▶ **Available records**
================

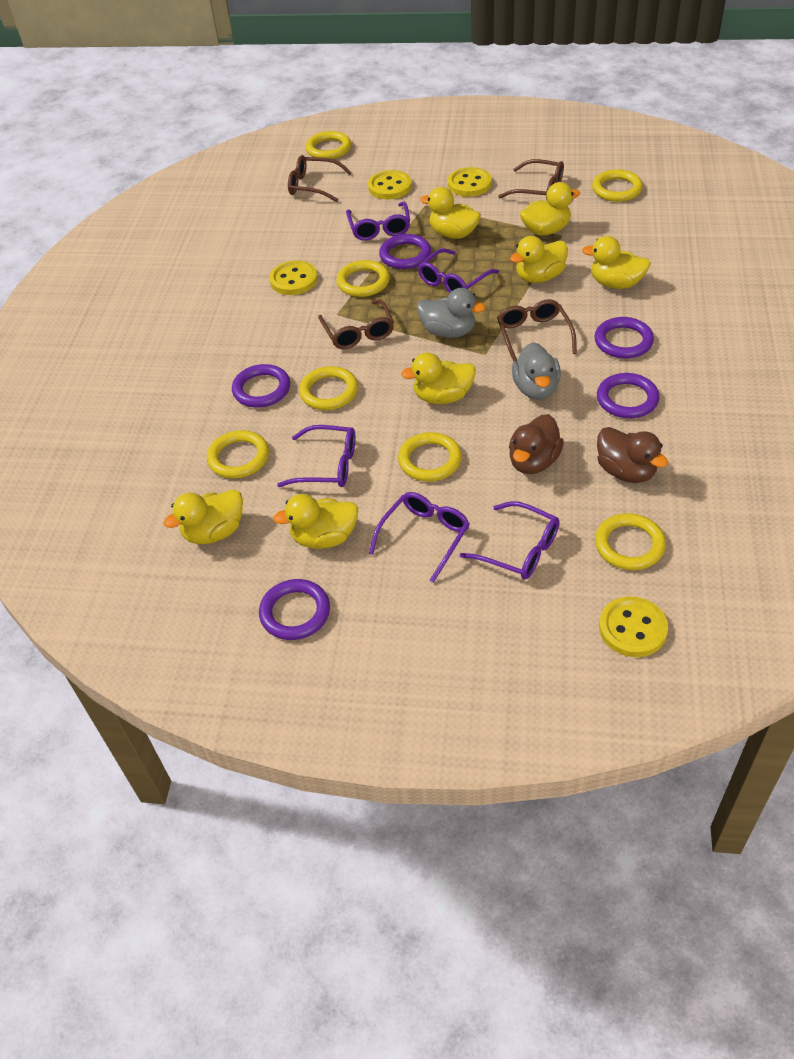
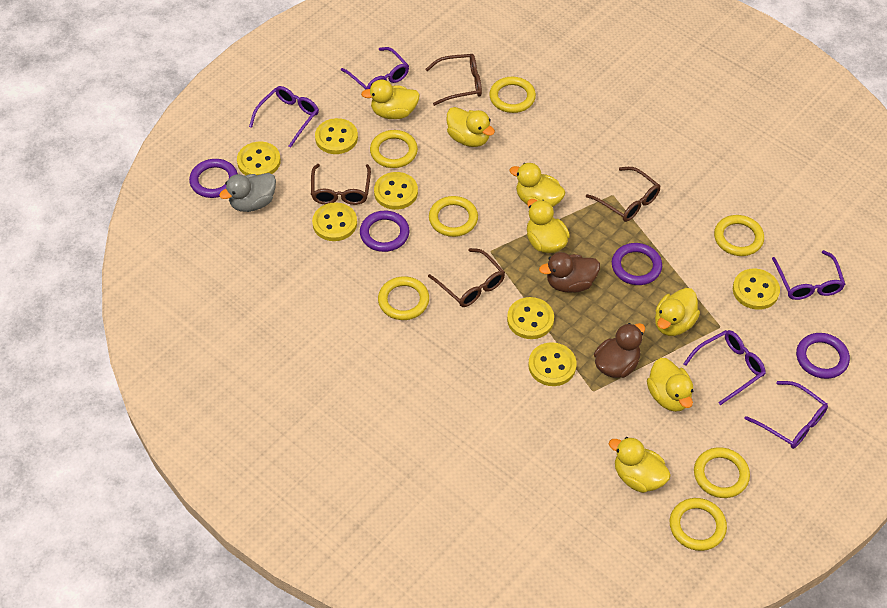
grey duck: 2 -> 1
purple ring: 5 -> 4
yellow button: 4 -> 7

================

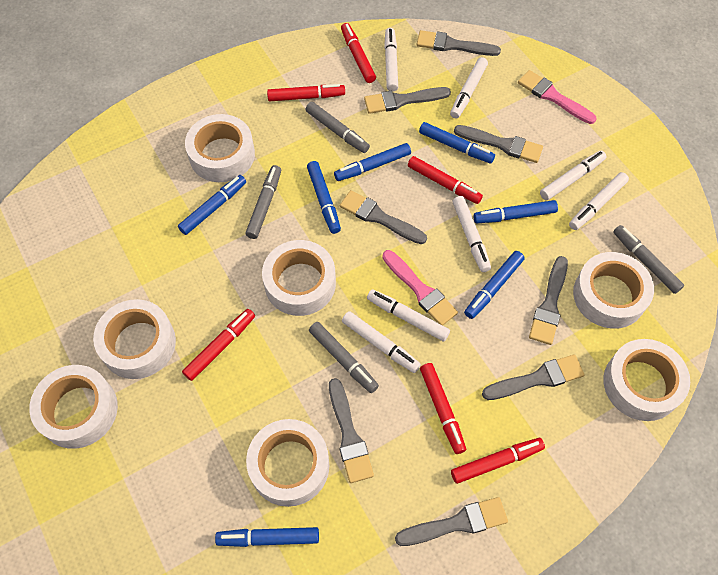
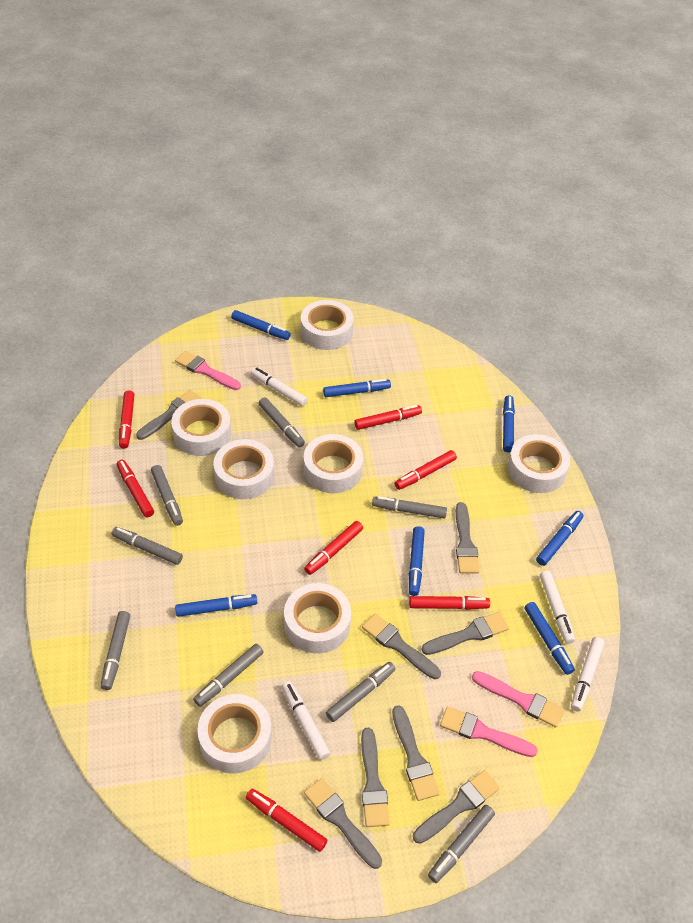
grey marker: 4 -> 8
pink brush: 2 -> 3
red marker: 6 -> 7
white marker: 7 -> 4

================

Show a copy of each line from the data that includes the word "marker".

grey marker: 4 -> 8
red marker: 6 -> 7
white marker: 7 -> 4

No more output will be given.